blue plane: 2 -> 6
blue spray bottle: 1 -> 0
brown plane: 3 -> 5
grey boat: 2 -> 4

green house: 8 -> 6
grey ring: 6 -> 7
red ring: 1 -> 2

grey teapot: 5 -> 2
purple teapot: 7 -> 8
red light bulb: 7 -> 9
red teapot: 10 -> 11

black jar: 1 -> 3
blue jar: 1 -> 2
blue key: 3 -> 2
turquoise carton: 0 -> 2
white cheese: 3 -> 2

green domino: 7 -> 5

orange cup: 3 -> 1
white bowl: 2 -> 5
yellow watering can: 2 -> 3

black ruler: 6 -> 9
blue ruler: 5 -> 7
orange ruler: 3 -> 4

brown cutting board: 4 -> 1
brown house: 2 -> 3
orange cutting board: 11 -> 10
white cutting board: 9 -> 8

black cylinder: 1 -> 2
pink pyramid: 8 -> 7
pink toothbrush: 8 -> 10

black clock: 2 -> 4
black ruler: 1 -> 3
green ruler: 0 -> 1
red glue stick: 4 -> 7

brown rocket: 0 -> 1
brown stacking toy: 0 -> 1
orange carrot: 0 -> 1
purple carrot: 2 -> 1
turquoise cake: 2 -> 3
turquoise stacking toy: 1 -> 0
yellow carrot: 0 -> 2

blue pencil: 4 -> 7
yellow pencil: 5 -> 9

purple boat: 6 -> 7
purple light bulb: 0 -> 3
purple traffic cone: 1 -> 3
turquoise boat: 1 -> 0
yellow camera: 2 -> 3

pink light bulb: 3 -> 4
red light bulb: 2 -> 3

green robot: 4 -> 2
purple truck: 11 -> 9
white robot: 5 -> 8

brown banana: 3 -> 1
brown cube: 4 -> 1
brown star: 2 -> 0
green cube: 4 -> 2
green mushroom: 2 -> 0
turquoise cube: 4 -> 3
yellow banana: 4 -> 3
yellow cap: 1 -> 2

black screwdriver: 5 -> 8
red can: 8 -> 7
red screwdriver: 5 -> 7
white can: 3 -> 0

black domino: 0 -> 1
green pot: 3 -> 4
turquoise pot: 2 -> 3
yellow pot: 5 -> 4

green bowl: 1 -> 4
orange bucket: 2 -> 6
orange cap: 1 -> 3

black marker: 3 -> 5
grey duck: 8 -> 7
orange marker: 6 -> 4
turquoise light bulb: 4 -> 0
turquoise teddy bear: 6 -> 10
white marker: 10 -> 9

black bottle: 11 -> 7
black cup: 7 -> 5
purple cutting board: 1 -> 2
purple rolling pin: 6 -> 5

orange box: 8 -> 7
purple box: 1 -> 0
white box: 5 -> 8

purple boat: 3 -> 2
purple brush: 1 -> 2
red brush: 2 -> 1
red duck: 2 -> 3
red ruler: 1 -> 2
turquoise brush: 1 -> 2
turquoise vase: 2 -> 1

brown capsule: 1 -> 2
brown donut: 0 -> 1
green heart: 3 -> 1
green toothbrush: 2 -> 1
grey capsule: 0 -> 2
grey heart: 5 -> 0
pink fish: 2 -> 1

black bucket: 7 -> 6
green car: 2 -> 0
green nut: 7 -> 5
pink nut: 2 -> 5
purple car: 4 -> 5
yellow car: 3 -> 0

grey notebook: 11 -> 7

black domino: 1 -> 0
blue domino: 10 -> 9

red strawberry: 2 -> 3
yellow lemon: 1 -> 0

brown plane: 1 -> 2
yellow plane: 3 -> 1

+++

INSTRUCTIONS TO FOLLOW :: In full and without error, transcribe the listing.

THE ANSWER ::
blue plane: 2 -> 6
blue spray bottle: 1 -> 0
brown plane: 3 -> 5
grey boat: 2 -> 4

green house: 8 -> 6
grey ring: 6 -> 7
red ring: 1 -> 2

grey teapot: 5 -> 2
purple teapot: 7 -> 8
red light bulb: 7 -> 9
red teapot: 10 -> 11

black jar: 1 -> 3
blue jar: 1 -> 2
blue key: 3 -> 2
turquoise carton: 0 -> 2
white cheese: 3 -> 2

green domino: 7 -> 5

orange cup: 3 -> 1
white bowl: 2 -> 5
yellow watering can: 2 -> 3

black ruler: 6 -> 9
blue ruler: 5 -> 7
orange ruler: 3 -> 4

brown cutting board: 4 -> 1
brown house: 2 -> 3
orange cutting board: 11 -> 10
white cutting board: 9 -> 8

black cylinder: 1 -> 2
pink pyramid: 8 -> 7
pink toothbrush: 8 -> 10

black clock: 2 -> 4
black ruler: 1 -> 3
green ruler: 0 -> 1
red glue stick: 4 -> 7

brown rocket: 0 -> 1
brown stacking toy: 0 -> 1
orange carrot: 0 -> 1
purple carrot: 2 -> 1
turquoise cake: 2 -> 3
turquoise stacking toy: 1 -> 0
yellow carrot: 0 -> 2

blue pencil: 4 -> 7
yellow pencil: 5 -> 9

purple boat: 6 -> 7
purple light bulb: 0 -> 3
purple traffic cone: 1 -> 3
turquoise boat: 1 -> 0
yellow camera: 2 -> 3

pink light bulb: 3 -> 4
red light bulb: 2 -> 3

green robot: 4 -> 2
purple truck: 11 -> 9
white robot: 5 -> 8

brown banana: 3 -> 1
brown cube: 4 -> 1
brown star: 2 -> 0
green cube: 4 -> 2
green mushroom: 2 -> 0
turquoise cube: 4 -> 3
yellow banana: 4 -> 3
yellow cap: 1 -> 2

black screwdriver: 5 -> 8
red can: 8 -> 7
red screwdriver: 5 -> 7
white can: 3 -> 0

black domino: 0 -> 1
green pot: 3 -> 4
turquoise pot: 2 -> 3
yellow pot: 5 -> 4

green bowl: 1 -> 4
orange bucket: 2 -> 6
orange cap: 1 -> 3

black marker: 3 -> 5
grey duck: 8 -> 7
orange marker: 6 -> 4
turquoise light bulb: 4 -> 0
turquoise teddy bear: 6 -> 10
white marker: 10 -> 9

black bottle: 11 -> 7
black cup: 7 -> 5
purple cutting board: 1 -> 2
purple rolling pin: 6 -> 5

orange box: 8 -> 7
purple box: 1 -> 0
white box: 5 -> 8

purple boat: 3 -> 2
purple brush: 1 -> 2
red brush: 2 -> 1
red duck: 2 -> 3
red ruler: 1 -> 2
turquoise brush: 1 -> 2
turquoise vase: 2 -> 1

brown capsule: 1 -> 2
brown donut: 0 -> 1
green heart: 3 -> 1
green toothbrush: 2 -> 1
grey capsule: 0 -> 2
grey heart: 5 -> 0
pink fish: 2 -> 1

black bucket: 7 -> 6
green car: 2 -> 0
green nut: 7 -> 5
pink nut: 2 -> 5
purple car: 4 -> 5
yellow car: 3 -> 0

grey notebook: 11 -> 7

black domino: 1 -> 0
blue domino: 10 -> 9

red strawberry: 2 -> 3
yellow lemon: 1 -> 0

brown plane: 1 -> 2
yellow plane: 3 -> 1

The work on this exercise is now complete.